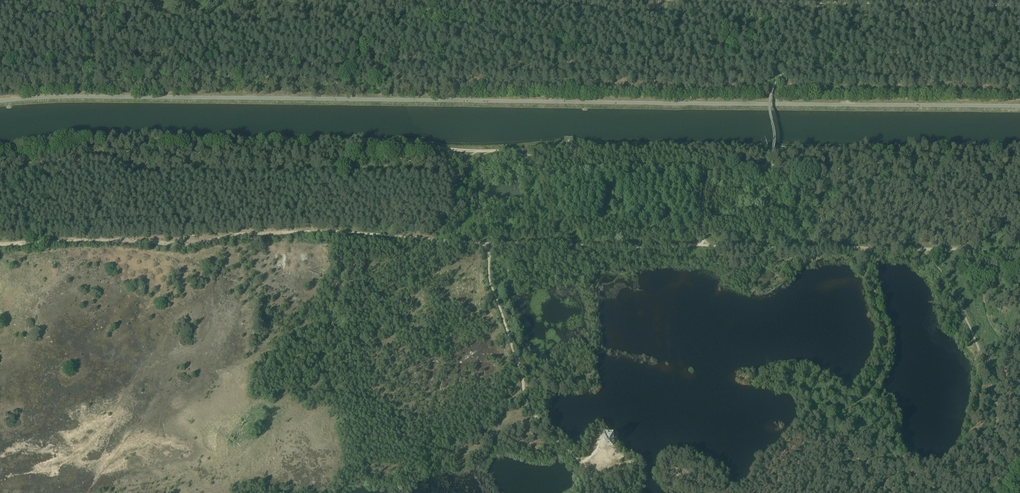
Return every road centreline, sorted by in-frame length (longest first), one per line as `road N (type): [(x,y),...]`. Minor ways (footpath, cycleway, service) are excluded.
road 1 (track): [(1019,148),(509,149)]
road 2 (track): [(0,150),(112,139),(419,141),(472,150)]
road 3 (track): [(430,240),(312,234),(172,247),(0,246)]
road 4 (track): [(980,492),(995,433),(995,388),(953,288),(922,248)]
road 5 (track): [(490,246),(488,272),(523,378),(524,402),(582,464)]
road 6 (track): [(1019,3),(795,1)]
road 7 (track): [(922,248),(704,246)]
road 8 (track): [(704,246),(490,246)]
road 9 (track): [(955,492),(927,488),(896,463),(883,418),(867,398)]

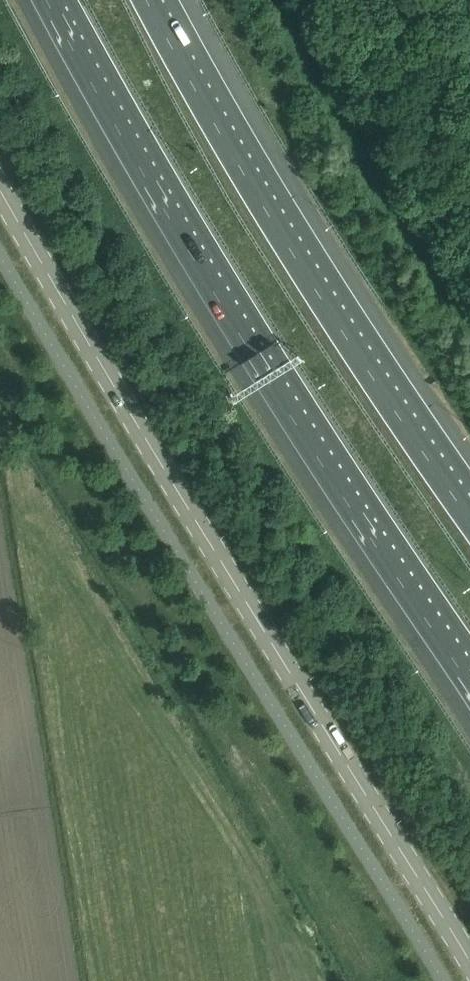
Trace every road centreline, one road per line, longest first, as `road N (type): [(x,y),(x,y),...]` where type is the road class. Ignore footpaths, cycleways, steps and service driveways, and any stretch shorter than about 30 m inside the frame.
road 1 (tertiary): [(469,955),(291,676),(0,186)]
road 2 (motorway): [(56,0),(177,218),(469,670)]
road 3 (motorway): [(469,518),(296,256),(147,0)]

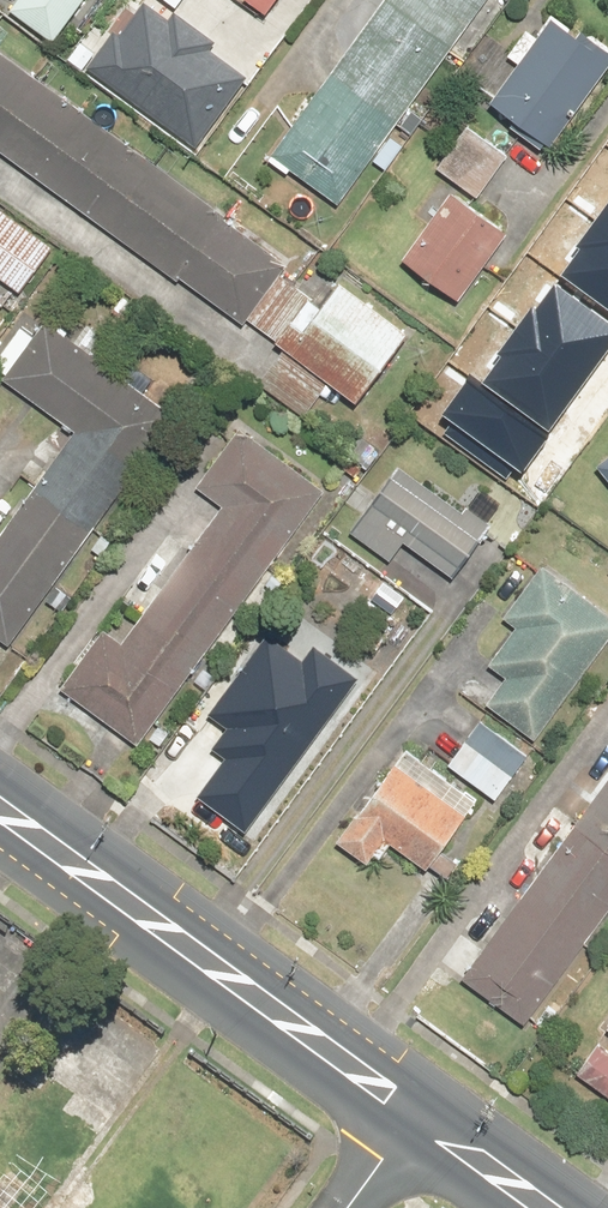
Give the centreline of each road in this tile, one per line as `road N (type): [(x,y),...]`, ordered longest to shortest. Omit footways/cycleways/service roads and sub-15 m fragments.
road 1 (secondary): [(0,808),(419,1119)]
road 2 (secondary): [(419,1119),(541,1207)]

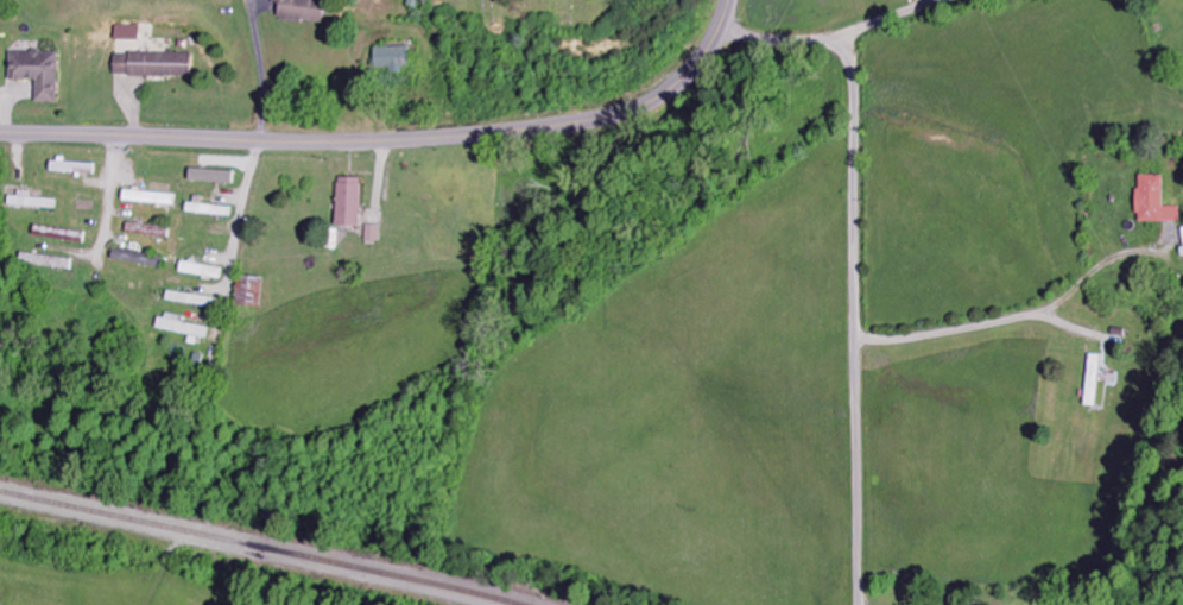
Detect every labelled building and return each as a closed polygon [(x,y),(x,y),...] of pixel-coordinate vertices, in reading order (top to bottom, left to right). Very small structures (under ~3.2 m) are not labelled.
[(278,4),(285,5),(284,20),(328,24),(330,0),(278,0),(278,4)] [(143,26),(119,26),(118,41),(143,41),(143,26)] [(416,70),(415,47),(380,48),(381,69),(397,68),(397,71),(416,70)] [(196,55),(118,52),(118,77),(195,79),(196,55)] [(14,53),(14,81),(41,81),(41,103),(62,103),(62,53),(14,53)] [(195,182),(237,184),(238,171),(195,170),(195,182)] [(1181,208),(1162,207),(1163,176),(1137,176),(1136,222),(1180,223),(1181,208)] [(366,227),(367,179),(343,178),(341,227),(366,227)] [(13,207),(60,208),(61,199),(25,198),(26,196),(14,196),(13,207)] [(369,241),(382,242),(383,227),(369,226),(369,241)] [(90,243),(91,231),(39,227),(39,238),(90,243)] [(167,267),(168,256),(115,251),(114,263),(167,267)] [(24,264),(75,272),(77,261),(26,253),(24,264)] [(226,268),(186,263),(185,275),(225,279),(226,268)] [(268,306),(269,279),(242,278),(242,305),(268,306)] [(213,329),(181,322),(182,317),(165,313),(162,329),(210,340),(213,329)] [(1082,406),(1094,407),(1100,356),(1088,354),(1082,406)]
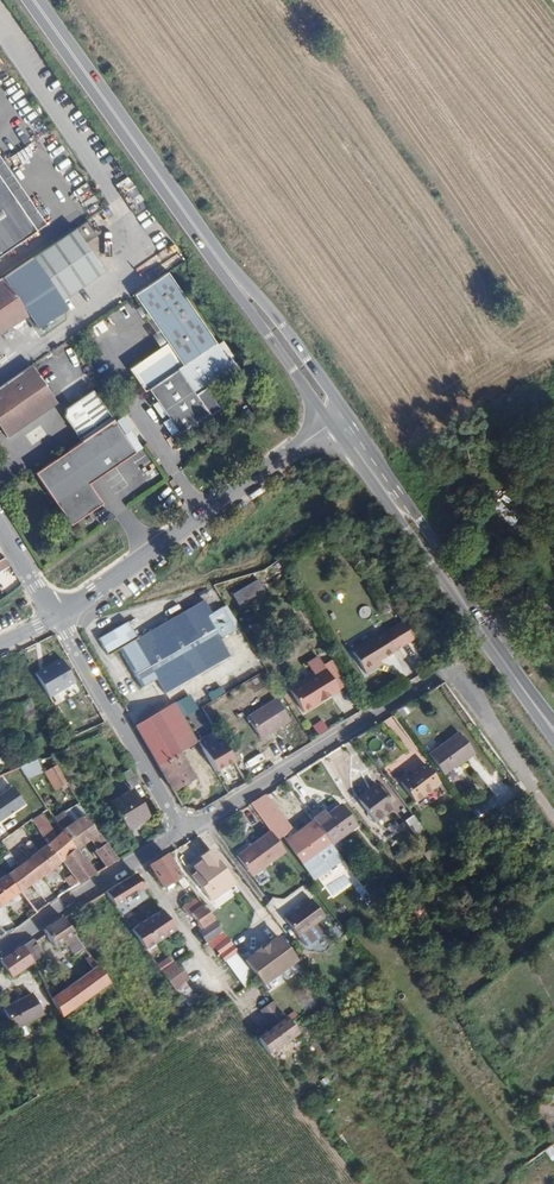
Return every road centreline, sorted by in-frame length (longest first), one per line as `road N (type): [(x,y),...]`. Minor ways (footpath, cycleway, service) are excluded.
road 1 (tertiary): [(58,616),(330,425)]
road 2 (secondary): [(216,258),(33,0)]
road 3 (residential): [(183,831),(448,668)]
road 4 (residential): [(58,616),(183,831)]
road 5 (secondary): [(475,620),(432,536),(347,413)]
road 6 (secondary): [(330,425),(475,620)]
road 7 (residential): [(183,831),(0,950)]
road 8 (secondary): [(347,413),(216,258)]
road 9 (secondary): [(216,258),(330,425)]
road 10 (residential): [(448,668),(529,778)]

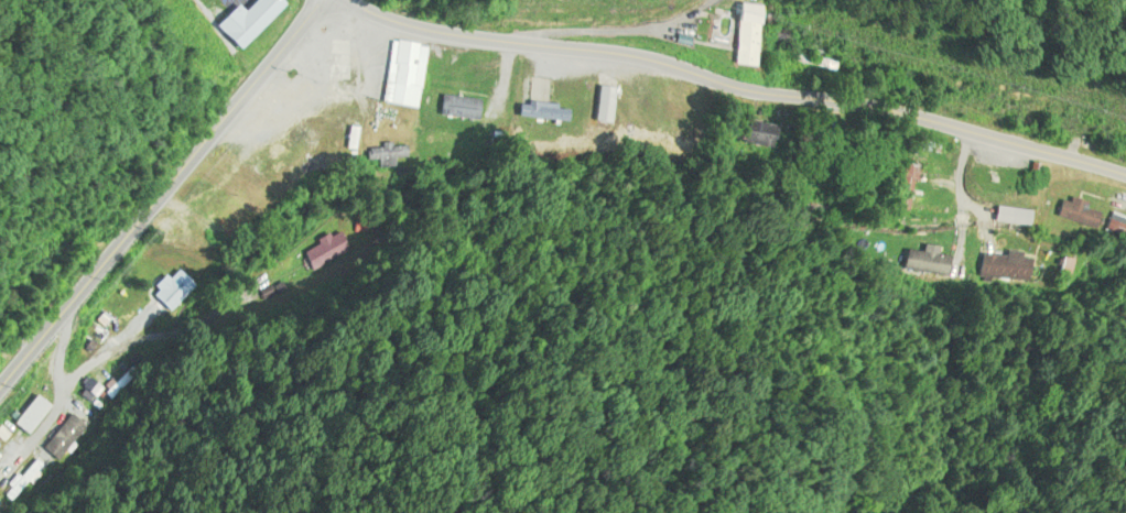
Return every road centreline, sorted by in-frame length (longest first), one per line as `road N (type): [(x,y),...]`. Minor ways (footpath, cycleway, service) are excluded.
road 1 (secondary): [(349,0),(447,35),(641,56),(745,88),(877,106),(1125,174)]
road 2 (residential): [(819,98),(832,438),(1004,462)]
road 3 (secondary): [(0,385),(319,0)]
road 4 (residential): [(67,305),(140,447),(156,491),(150,512)]

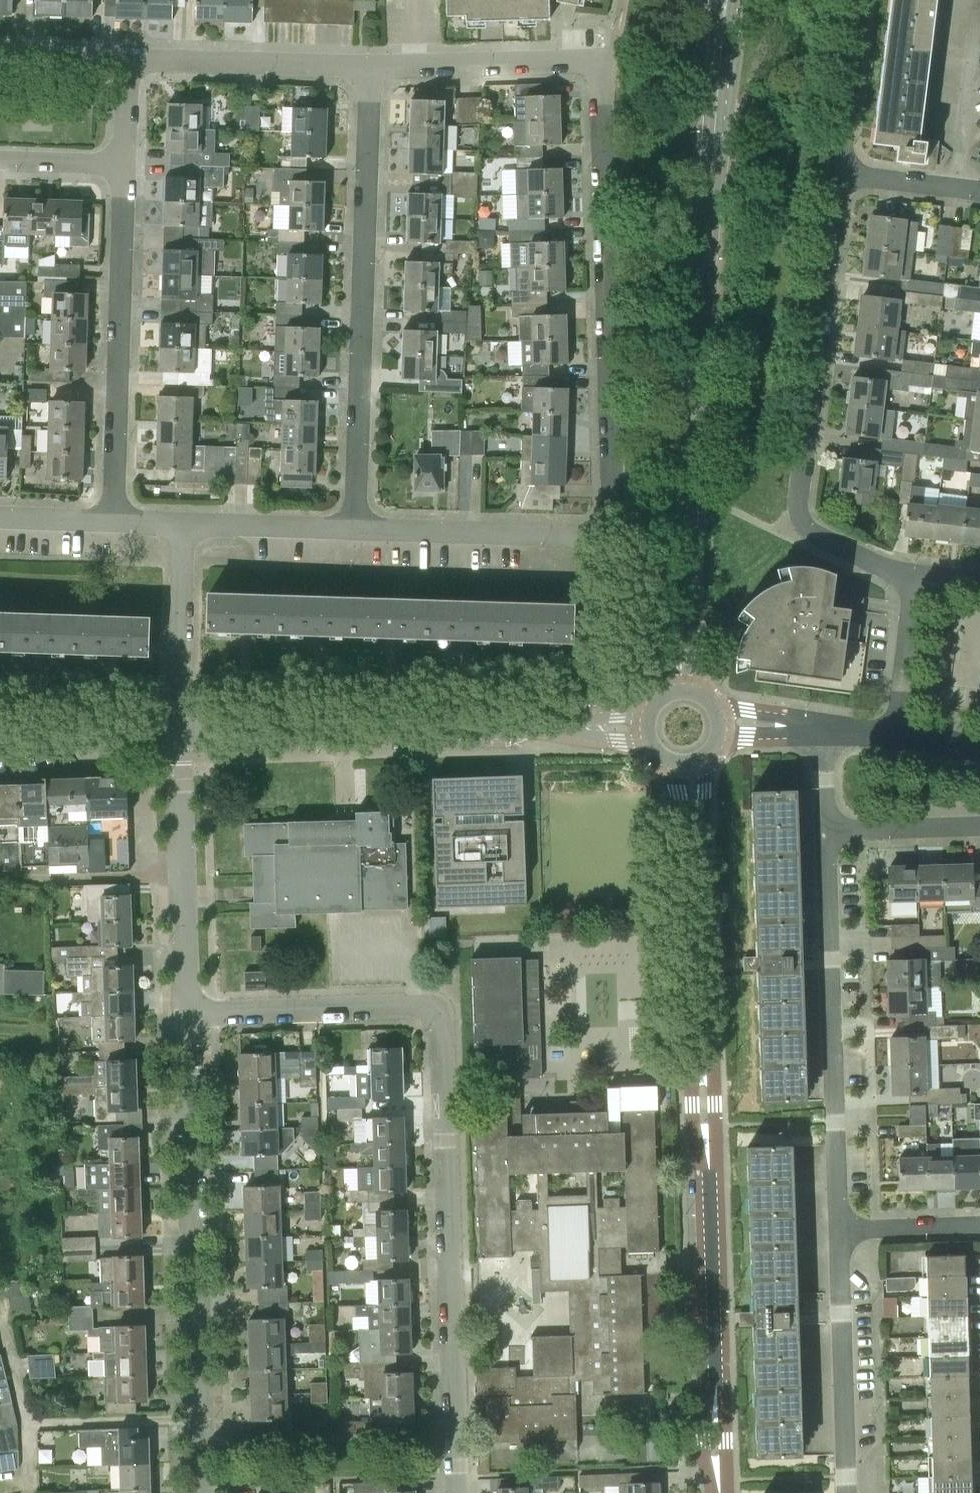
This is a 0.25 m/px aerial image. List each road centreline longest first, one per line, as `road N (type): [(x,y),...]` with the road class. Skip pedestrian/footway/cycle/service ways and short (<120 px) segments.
road 1 (residential): [(462,1492),(446,1013),(435,1002),(190,1013)]
road 2 (tertiary): [(686,762),(715,1492)]
road 3 (residential): [(603,535),(613,518),(599,60),(371,65)]
road 4 (tertiary): [(684,692),(688,491),(726,2)]
road 5 (residential): [(204,1492),(190,1013)]
road 6 (residential): [(359,528),(371,65)]
road 7 (residential): [(911,574),(856,553),(818,523),(813,507),(856,175)]
road 8 (residential): [(596,727),(182,734)]
road 9 (residential): [(841,1217),(830,829)]
road 10 (residential): [(116,522),(125,167)]
road 11 (residential): [(190,1013),(182,734)]
road 12 (residential): [(850,1492),(841,1217)]
road 13 (residential): [(603,535),(359,528)]
road 14 (residential): [(371,65),(131,62)]
road 15 (residential): [(182,734),(183,524)]
road 16 (residential): [(596,727),(603,535)]
road 17 (residential): [(182,734),(0,738)]
road 18 (residential): [(359,528),(183,524)]
road 19 (residential): [(856,175),(862,0)]
road 20 (residential): [(897,738),(911,574)]
road 21 (residential): [(830,829),(979,827)]
road 22 (residential): [(841,1217),(979,1215)]
road 23 (residential): [(0,59),(131,62)]
road 24 (residential): [(125,167),(0,162)]
road 25 (residential): [(979,191),(856,175)]

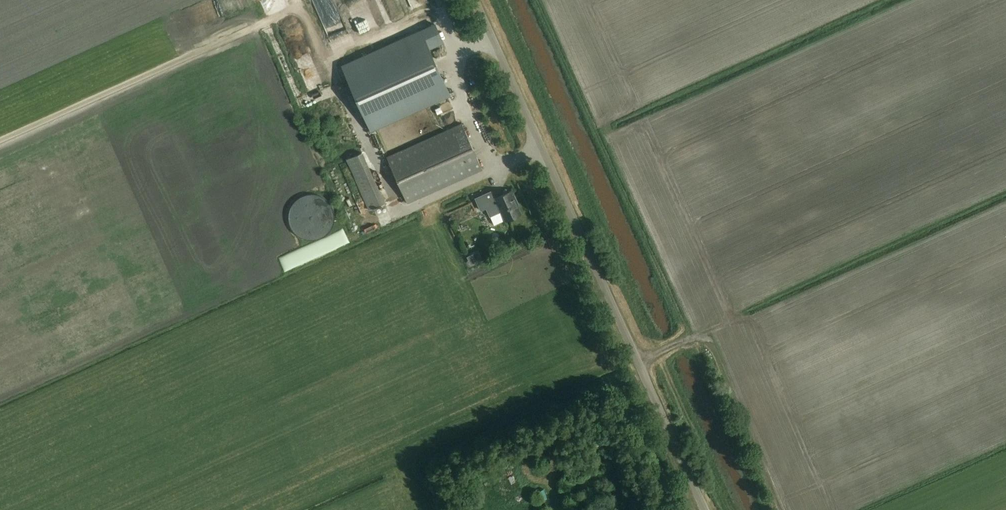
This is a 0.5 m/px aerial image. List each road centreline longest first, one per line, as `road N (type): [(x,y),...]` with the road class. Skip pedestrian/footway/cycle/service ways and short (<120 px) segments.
road 1 (tertiary): [(703,509),(474,0)]
road 2 (track): [(312,0),(0,140)]
road 3 (track): [(637,362),(683,340),(708,353),(775,509)]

---

### HOW TO COMPLETE THIS TASK
All of the material must be given again exactly, though no picture may appear in the copy.

### OUTPUT BELOW
Return every road centreline, sorted by in-frame length (longest first), one per line as `road N (type): [(x,y),...]`. Minor ways (footpath, cycleway, service) are excluded.
road 1 (track): [(1019,148),(509,149)]
road 2 (track): [(0,150),(112,139),(419,141),(472,150)]
road 3 (track): [(430,240),(312,234),(172,247),(0,246)]
road 4 (track): [(980,492),(995,433),(995,388),(953,288),(922,248)]
road 5 (track): [(490,246),(488,272),(523,378),(524,402),(582,464)]
road 6 (track): [(1019,3),(795,1)]
road 7 (track): [(922,248),(704,246)]
road 8 (track): [(704,246),(490,246)]
road 9 (track): [(955,492),(927,488),(896,463),(883,418),(867,398)]

Trace every road centreline, one road per line, longest first, as `road N (type): [(x,y),(x,y),...]` where type is the road class. Ignore footpaths, cycleways, steps and service driveways, and any stretch shorter than about 30 m inside the frame.
road 1 (tertiary): [(469,955),(291,676),(0,186)]
road 2 (motorway): [(56,0),(177,218),(469,670)]
road 3 (motorway): [(469,518),(296,256),(147,0)]

Give the centreline of each road in this tile, one per line as `road N (type): [(x,y),...]`, ordered longest to shortest. Omit footways/cycleways/service roads and sub-15 m fragments.
road 1 (secondary): [(0,808),(419,1119)]
road 2 (secondary): [(419,1119),(541,1207)]

Detect every labelled building and return each as a closed polygon [(x,y),(x,y),...] of pixel-coordinate vertices, in reading order (top to bottom, left to right). Very small structures (under ~3.2 m) are not labelled.
[(278,4),(285,5),(284,20),(328,24),(330,0),(278,0),(278,4)] [(143,26),(119,26),(118,41),(143,41),(143,26)] [(416,70),(415,47),(380,48),(381,69),(397,68),(397,71),(416,70)] [(196,55),(118,52),(118,77),(195,79),(196,55)] [(14,53),(14,81),(41,81),(41,103),(62,103),(62,53),(14,53)] [(195,182),(237,184),(238,171),(195,170),(195,182)] [(1181,208),(1162,207),(1163,176),(1137,176),(1136,222),(1180,223),(1181,208)] [(366,227),(367,179),(343,178),(341,227),(366,227)] [(13,207),(60,208),(61,199),(25,198),(26,196),(14,196),(13,207)] [(369,241),(382,242),(383,227),(369,226),(369,241)] [(90,243),(91,231),(39,227),(39,238),(90,243)] [(167,267),(168,256),(115,251),(114,263),(167,267)] [(24,264),(75,272),(77,261),(26,253),(24,264)] [(226,268),(186,263),(185,275),(225,279),(226,268)] [(268,306),(269,279),(242,278),(242,305),(268,306)] [(213,329),(181,322),(182,317),(165,313),(162,329),(210,340),(213,329)] [(1082,406),(1094,407),(1100,356),(1088,354),(1082,406)]
Return every road centreline, sorted by in-frame length (longest first), one per line as `road N (type): [(x,y),...]`. Minor ways (footpath, cycleway, service) are excluded.
road 1 (tertiary): [(58,616),(330,425)]
road 2 (secondary): [(216,258),(33,0)]
road 3 (residential): [(183,831),(448,668)]
road 4 (residential): [(58,616),(183,831)]
road 5 (secondary): [(475,620),(432,536),(347,413)]
road 6 (secondary): [(330,425),(475,620)]
road 7 (residential): [(183,831),(0,950)]
road 8 (secondary): [(347,413),(216,258)]
road 9 (secondary): [(216,258),(330,425)]
road 10 (residential): [(448,668),(529,778)]

Return every road centreline, sorted by in-frame length (longest first), one per line as `road N (type): [(x,y),...]`. Minor ways (footpath, cycleway, service) are excluded.
road 1 (secondary): [(349,0),(447,35),(641,56),(745,88),(877,106),(1125,174)]
road 2 (residential): [(819,98),(832,438),(1004,462)]
road 3 (secondary): [(0,385),(319,0)]
road 4 (residential): [(67,305),(140,447),(156,491),(150,512)]

This is a 0.25 m/px aerial image. List each road centreline longest first, one per line, as `road N (type): [(x,y),...]` with the road class. Skip pedestrian/footway/cycle/service ways and short (<120 px) segments.
road 1 (residential): [(462,1492),(446,1013),(435,1002),(190,1013)]
road 2 (tertiary): [(686,762),(715,1492)]
road 3 (residential): [(603,535),(613,518),(599,60),(371,65)]
road 4 (tertiary): [(684,692),(688,491),(726,2)]
road 5 (residential): [(204,1492),(190,1013)]
road 6 (residential): [(359,528),(371,65)]
road 7 (residential): [(911,574),(856,553),(818,523),(813,507),(856,175)]
road 8 (residential): [(596,727),(182,734)]
road 9 (residential): [(841,1217),(830,829)]
road 10 (residential): [(116,522),(125,167)]
road 11 (residential): [(190,1013),(182,734)]
road 12 (residential): [(850,1492),(841,1217)]
road 13 (residential): [(603,535),(359,528)]
road 14 (residential): [(371,65),(131,62)]
road 15 (residential): [(182,734),(183,524)]
road 16 (residential): [(596,727),(603,535)]
road 17 (residential): [(182,734),(0,738)]
road 18 (residential): [(359,528),(183,524)]
road 19 (residential): [(856,175),(862,0)]
road 20 (residential): [(897,738),(911,574)]
road 21 (residential): [(830,829),(979,827)]
road 22 (residential): [(841,1217),(979,1215)]
road 23 (residential): [(0,59),(131,62)]
road 24 (residential): [(125,167),(0,162)]
road 25 (residential): [(979,191),(856,175)]

This is a 0.5 m/px aerial image. List each road centreline longest first, one per line, as `road N (type): [(x,y),...]` with the road class. Skip pedestrian/footway/cycle/service ways and short (<120 px) segments.
road 1 (tertiary): [(703,509),(474,0)]
road 2 (track): [(312,0),(0,140)]
road 3 (track): [(637,362),(683,340),(708,353),(775,509)]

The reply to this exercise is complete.